# [ACTION ITEM]
Where an entry holds an image, leave the image out; otherwise reproduce the entry exactly.
....
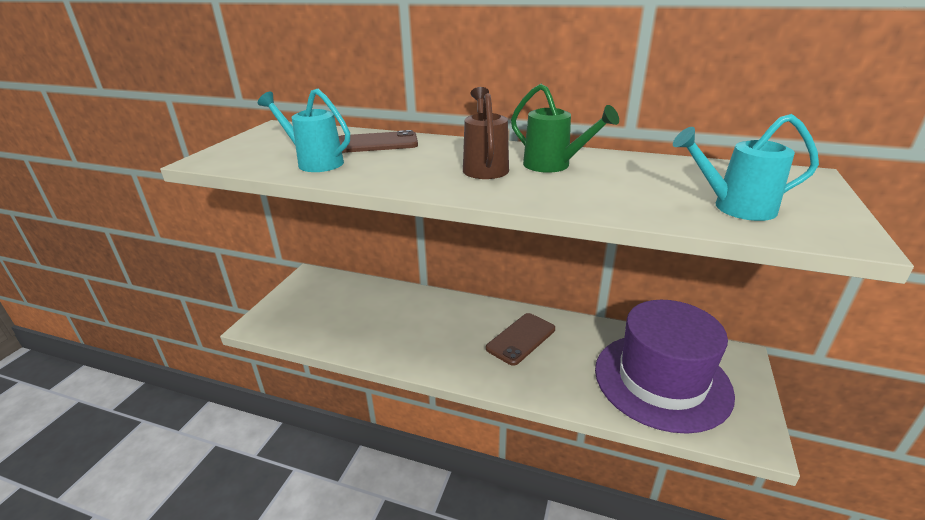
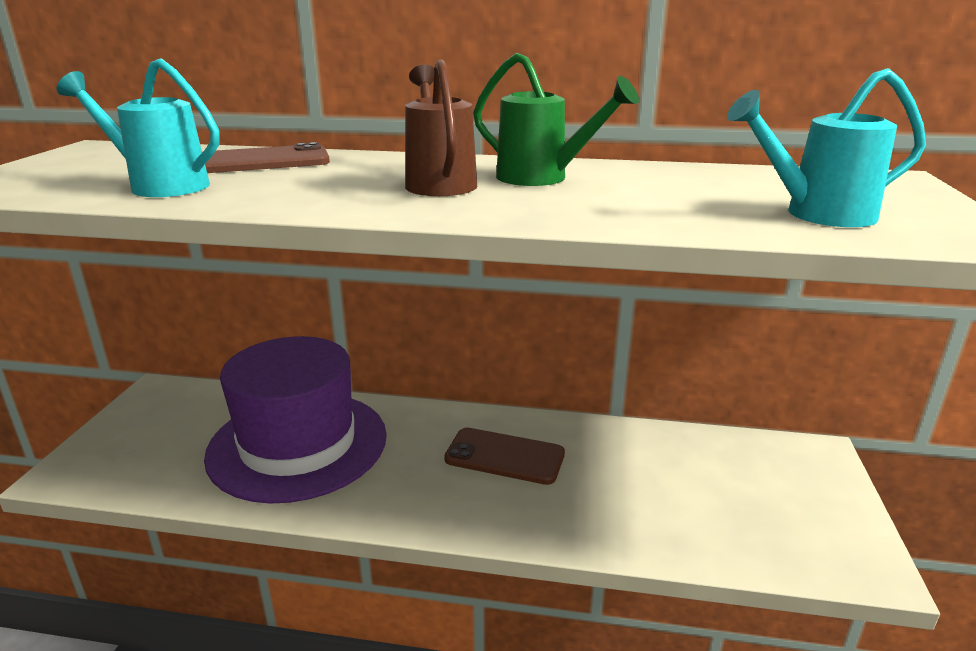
camera: 10 degrees left, 5 degrees down
(521, 339) = (504, 456): brown phone -> brown phone turned 75 degrees clockwise
(662, 380) = (720, 496): purple hat -> purple hat (298, 444)

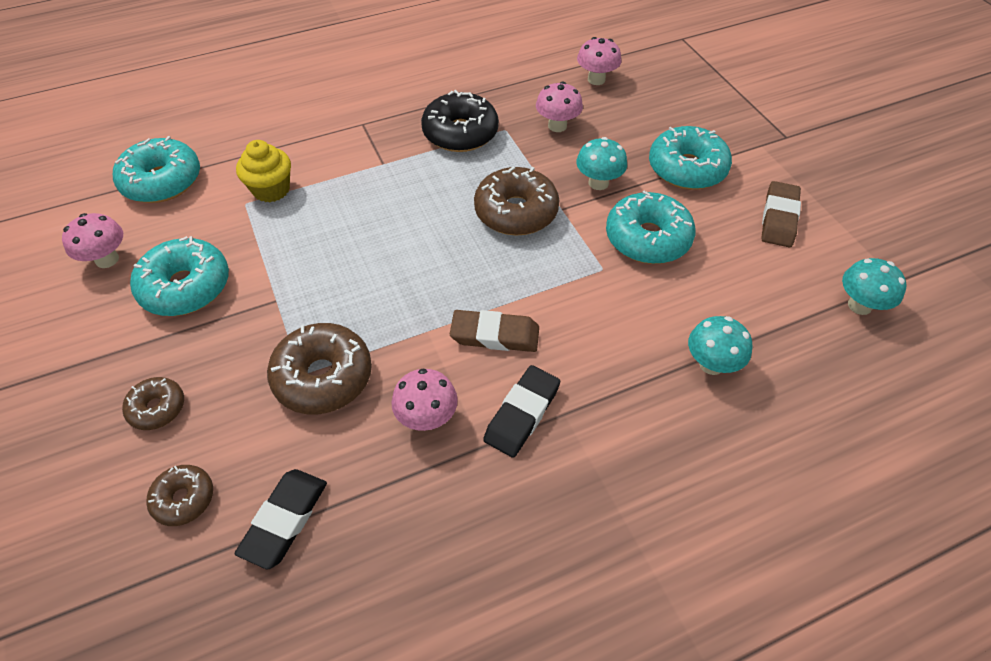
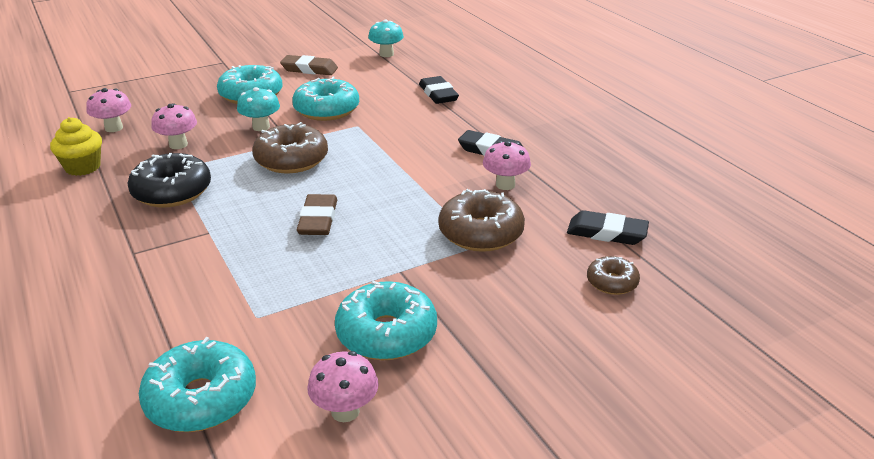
camera: 95 degrees left, 20 degrees down
(157, 408) = (536, 317): brown donut -> none
(271, 190) = (236, 301): yellow cupcake -> yellow cupcake (83, 167)
(495, 335) = (426, 163): brown eraser -> brown eraser (318, 219)
(711, 364) = (438, 94): turquoise mushroom -> black eraser

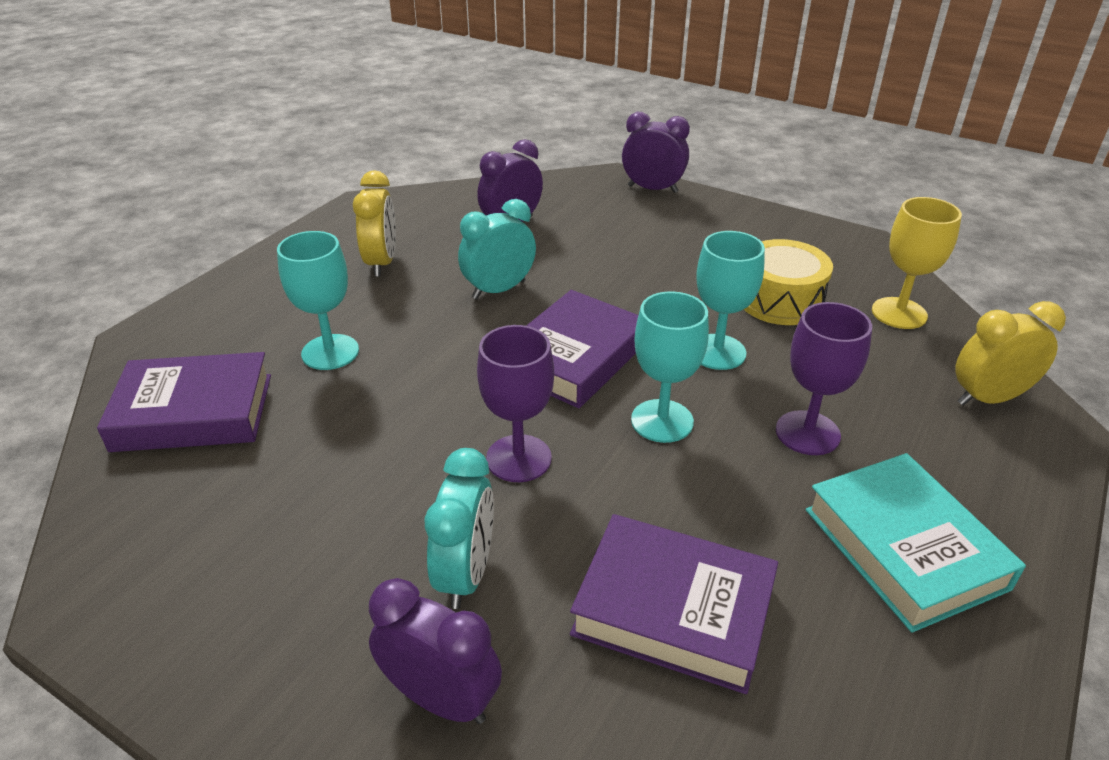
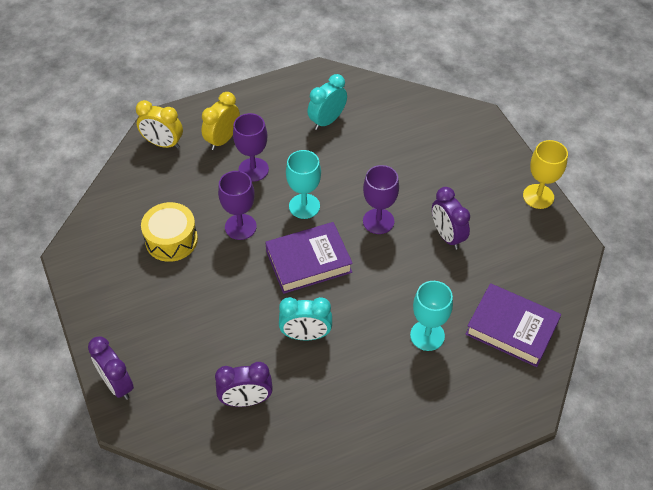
camera: 145 degrees left, 15 degrees up
(382, 263) = (356, 405): yellow clock -> yellow clock (223, 140)
(441, 699) = (462, 154): purple clock -> purple clock (447, 236)
(466, 574) = (431, 186): turquoise clock -> turquoise clock (327, 121)
(673, 610) = (371, 140): purple book -> none
(717, 352) = (240, 227): turquoise goblet -> purple goblet
(899, 313) = (129, 200): yellow goblet -> yellow goblet (538, 196)
(904, 548) = (276, 118): turquoise book -> none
....
# [SOLUTION]
camera: 10 degrees left, 5 degrees down
(521, 339) = (504, 456): brown phone -> brown phone turned 75 degrees clockwise
(662, 380) = (720, 496): purple hat -> purple hat (298, 444)

camera: 95 degrees left, 20 degrees down
(157, 408) = (536, 317): brown donut -> none
(271, 190) = (236, 301): yellow cupcake -> yellow cupcake (83, 167)
(495, 335) = (426, 163): brown eraser -> brown eraser (318, 219)
(711, 364) = (438, 94): turquoise mushroom -> black eraser

camera: 145 degrees left, 15 degrees up
(382, 263) = (356, 405): yellow clock -> yellow clock (223, 140)
(441, 699) = (462, 154): purple clock -> purple clock (447, 236)
(466, 574) = (431, 186): turquoise clock -> turquoise clock (327, 121)
(673, 610) = (371, 140): purple book -> none
(717, 352) = (240, 227): turquoise goblet -> purple goblet
(899, 313) = (129, 200): yellow goblet -> yellow goblet (538, 196)
(904, 548) = (276, 118): turquoise book -> none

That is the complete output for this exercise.